[DATA FOR ANALYSIS — start]
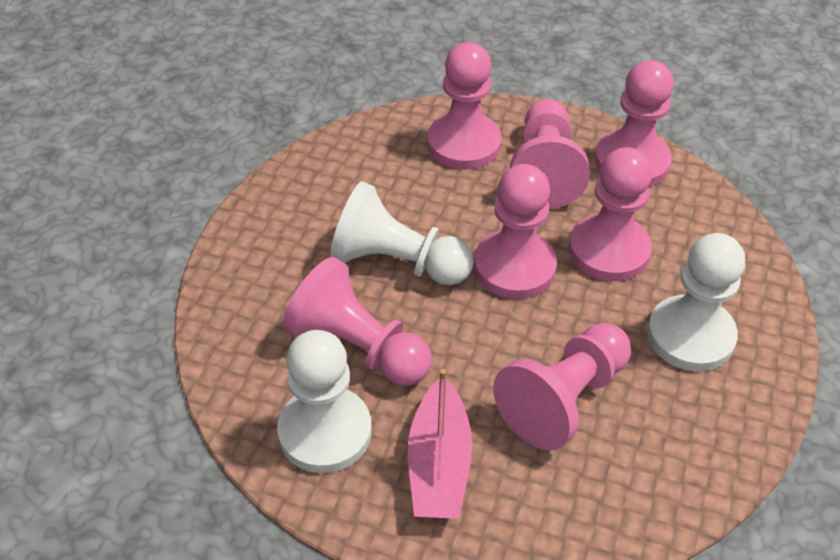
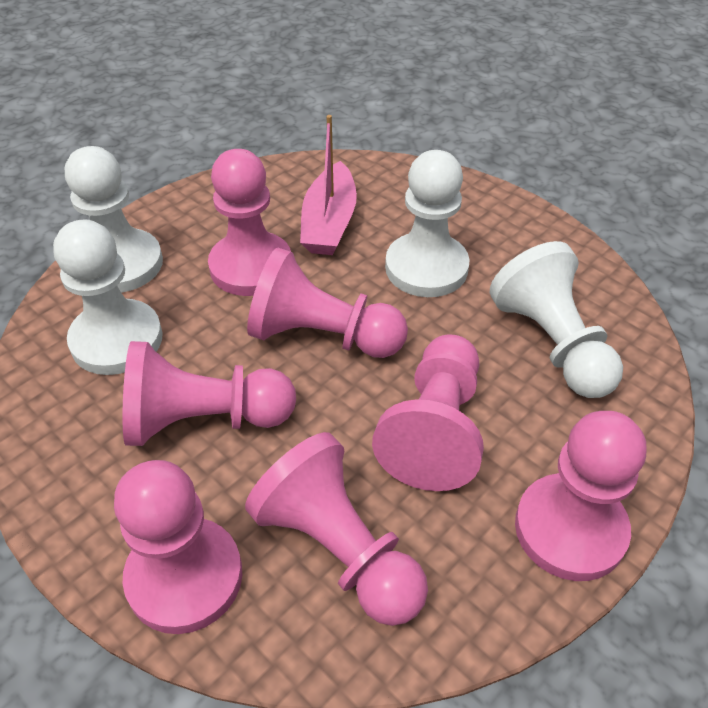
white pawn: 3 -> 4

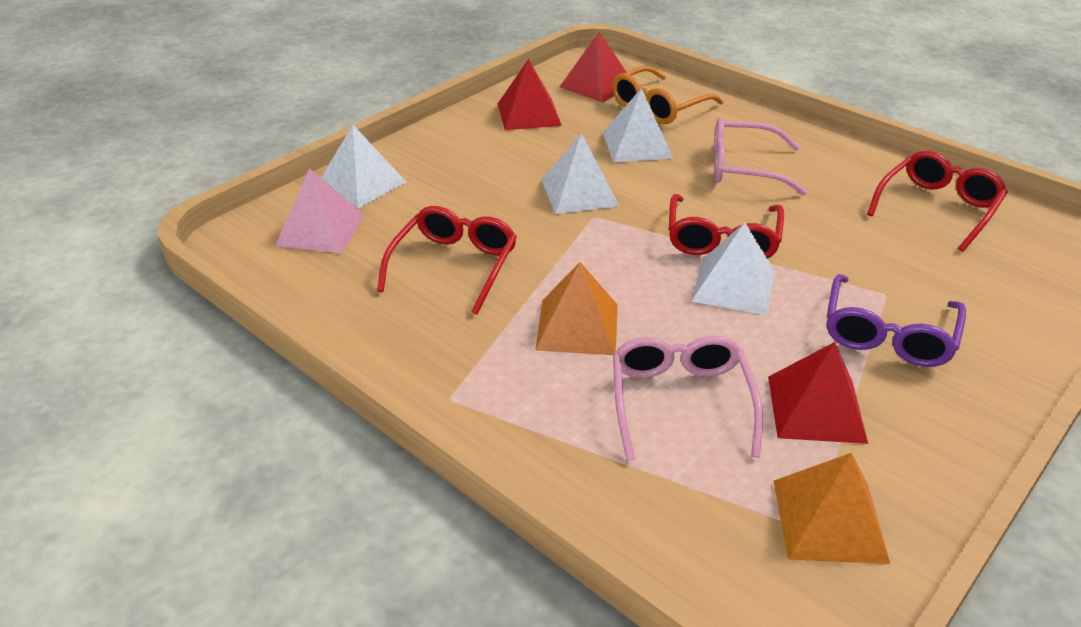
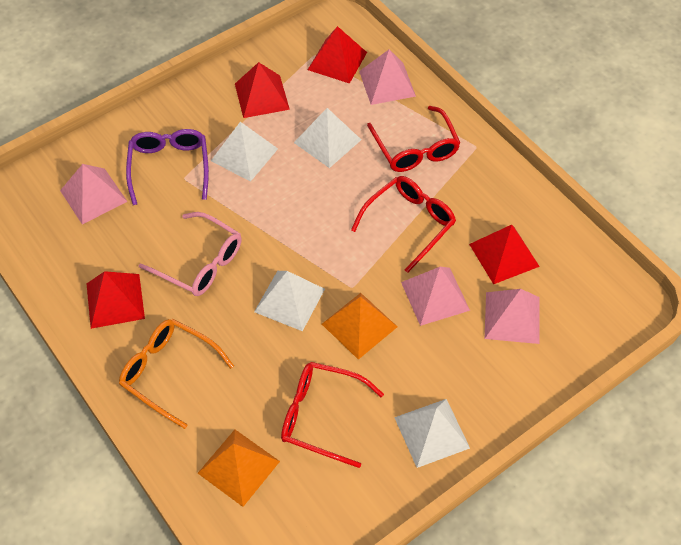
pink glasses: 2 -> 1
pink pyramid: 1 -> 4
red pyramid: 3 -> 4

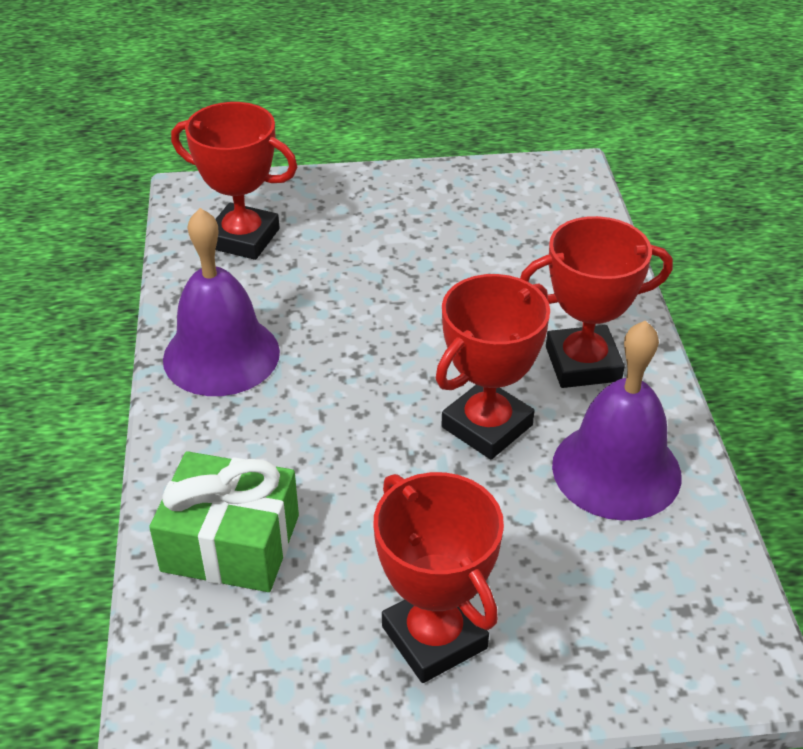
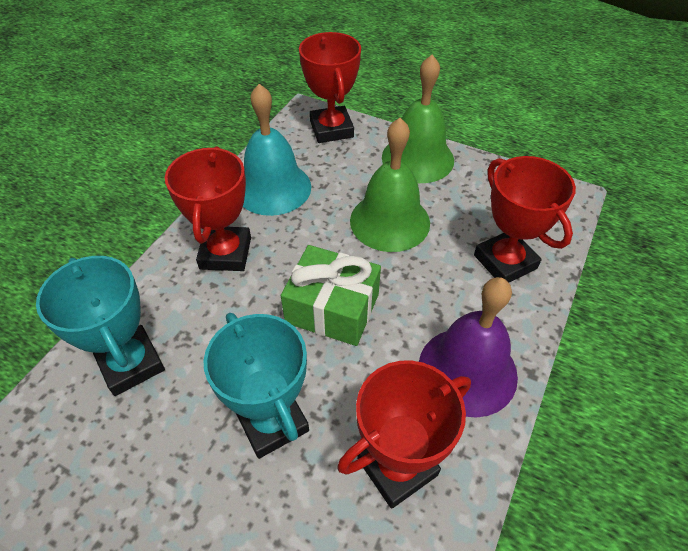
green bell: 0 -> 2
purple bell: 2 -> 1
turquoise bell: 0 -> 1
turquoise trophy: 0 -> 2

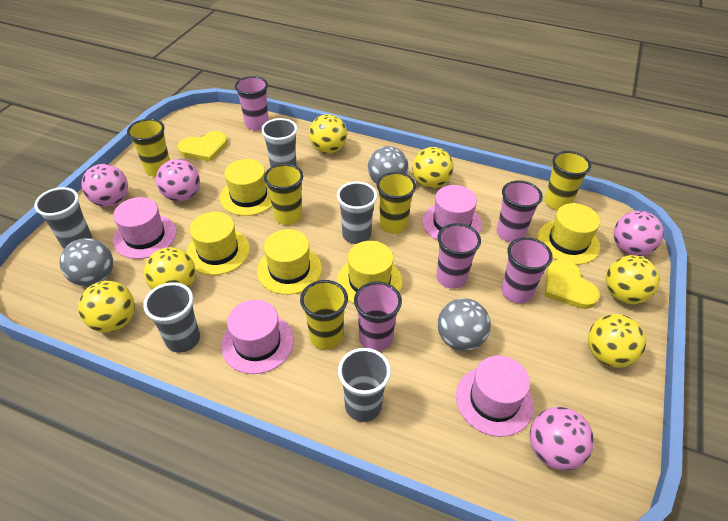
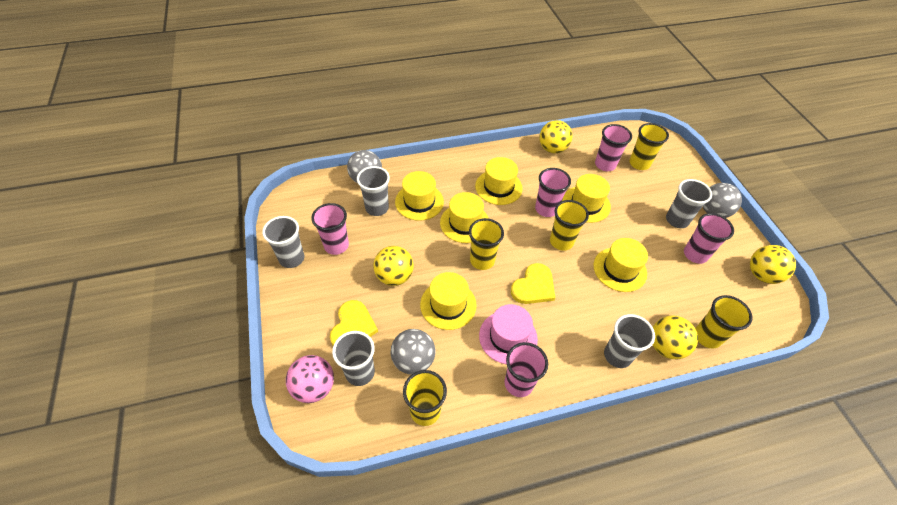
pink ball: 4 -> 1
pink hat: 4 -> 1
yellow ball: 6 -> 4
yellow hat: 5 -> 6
[DATA FOR ANALYSIS — finish]
▶ _INSTRUCTIONS FOR THE TASK_
Copy out the lines exactly as written, beginning with the one that contains "turquoise bell: 0 -> 1" and ending with the last line of the material; do not include pictures.

▶ _FINAL ANSWER_
turquoise bell: 0 -> 1
turquoise trophy: 0 -> 2

pink ball: 4 -> 1
pink hat: 4 -> 1
yellow ball: 6 -> 4
yellow hat: 5 -> 6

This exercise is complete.